───── Record excerpts
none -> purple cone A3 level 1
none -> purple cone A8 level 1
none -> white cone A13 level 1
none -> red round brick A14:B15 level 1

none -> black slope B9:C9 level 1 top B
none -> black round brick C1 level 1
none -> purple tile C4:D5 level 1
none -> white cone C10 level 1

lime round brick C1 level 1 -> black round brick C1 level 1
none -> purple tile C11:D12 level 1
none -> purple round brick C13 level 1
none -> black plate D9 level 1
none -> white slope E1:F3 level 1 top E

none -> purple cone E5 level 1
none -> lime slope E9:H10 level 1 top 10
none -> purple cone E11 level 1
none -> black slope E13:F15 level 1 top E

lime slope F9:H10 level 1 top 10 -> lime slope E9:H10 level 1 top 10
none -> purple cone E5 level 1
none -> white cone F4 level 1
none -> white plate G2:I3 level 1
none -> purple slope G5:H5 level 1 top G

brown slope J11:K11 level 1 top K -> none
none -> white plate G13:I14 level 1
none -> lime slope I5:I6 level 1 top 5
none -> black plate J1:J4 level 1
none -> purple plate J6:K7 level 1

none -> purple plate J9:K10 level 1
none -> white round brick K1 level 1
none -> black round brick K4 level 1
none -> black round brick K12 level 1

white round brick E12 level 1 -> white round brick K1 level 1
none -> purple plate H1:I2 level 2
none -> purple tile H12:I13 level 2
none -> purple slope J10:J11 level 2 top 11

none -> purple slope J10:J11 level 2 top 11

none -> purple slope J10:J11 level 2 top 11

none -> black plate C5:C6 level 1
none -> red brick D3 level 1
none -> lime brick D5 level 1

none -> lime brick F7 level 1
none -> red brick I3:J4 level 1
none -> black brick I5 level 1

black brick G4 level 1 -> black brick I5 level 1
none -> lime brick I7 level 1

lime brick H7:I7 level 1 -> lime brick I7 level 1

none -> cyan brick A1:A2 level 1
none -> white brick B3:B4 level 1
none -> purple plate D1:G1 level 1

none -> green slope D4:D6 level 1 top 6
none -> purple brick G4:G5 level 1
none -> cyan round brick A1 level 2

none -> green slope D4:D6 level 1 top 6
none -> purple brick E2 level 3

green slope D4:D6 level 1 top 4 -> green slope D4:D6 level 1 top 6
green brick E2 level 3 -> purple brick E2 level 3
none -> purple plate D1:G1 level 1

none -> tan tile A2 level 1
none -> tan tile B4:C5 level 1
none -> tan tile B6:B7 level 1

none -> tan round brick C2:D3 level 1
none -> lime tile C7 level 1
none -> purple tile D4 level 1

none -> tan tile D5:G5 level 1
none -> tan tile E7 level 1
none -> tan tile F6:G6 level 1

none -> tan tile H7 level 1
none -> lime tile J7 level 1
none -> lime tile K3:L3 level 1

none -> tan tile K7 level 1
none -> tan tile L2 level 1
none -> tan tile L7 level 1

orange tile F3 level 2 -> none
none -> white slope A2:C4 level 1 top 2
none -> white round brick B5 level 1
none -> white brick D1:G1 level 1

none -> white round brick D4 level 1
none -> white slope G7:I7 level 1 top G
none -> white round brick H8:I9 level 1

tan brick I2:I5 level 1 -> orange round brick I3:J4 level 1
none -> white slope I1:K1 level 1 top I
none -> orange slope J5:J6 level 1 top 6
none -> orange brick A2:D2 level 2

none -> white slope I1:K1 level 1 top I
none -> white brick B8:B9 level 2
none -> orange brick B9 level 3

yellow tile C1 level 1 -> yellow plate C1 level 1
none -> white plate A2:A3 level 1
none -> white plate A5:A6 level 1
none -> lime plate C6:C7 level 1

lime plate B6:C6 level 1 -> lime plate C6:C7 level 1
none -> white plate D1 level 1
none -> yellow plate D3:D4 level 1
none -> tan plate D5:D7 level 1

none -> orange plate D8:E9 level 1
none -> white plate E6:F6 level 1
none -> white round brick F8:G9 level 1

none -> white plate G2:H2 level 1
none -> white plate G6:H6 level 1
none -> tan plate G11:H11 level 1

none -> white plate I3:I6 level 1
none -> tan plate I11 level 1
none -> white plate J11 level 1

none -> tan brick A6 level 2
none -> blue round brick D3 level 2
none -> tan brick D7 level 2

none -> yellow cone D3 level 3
──────────
_Exercise instructions_
Select every line above that contains the word "yellow", and copy it.

_Completed exercise_
yellow tile C1 level 1 -> yellow plate C1 level 1
none -> yellow plate D3:D4 level 1
none -> yellow cone D3 level 3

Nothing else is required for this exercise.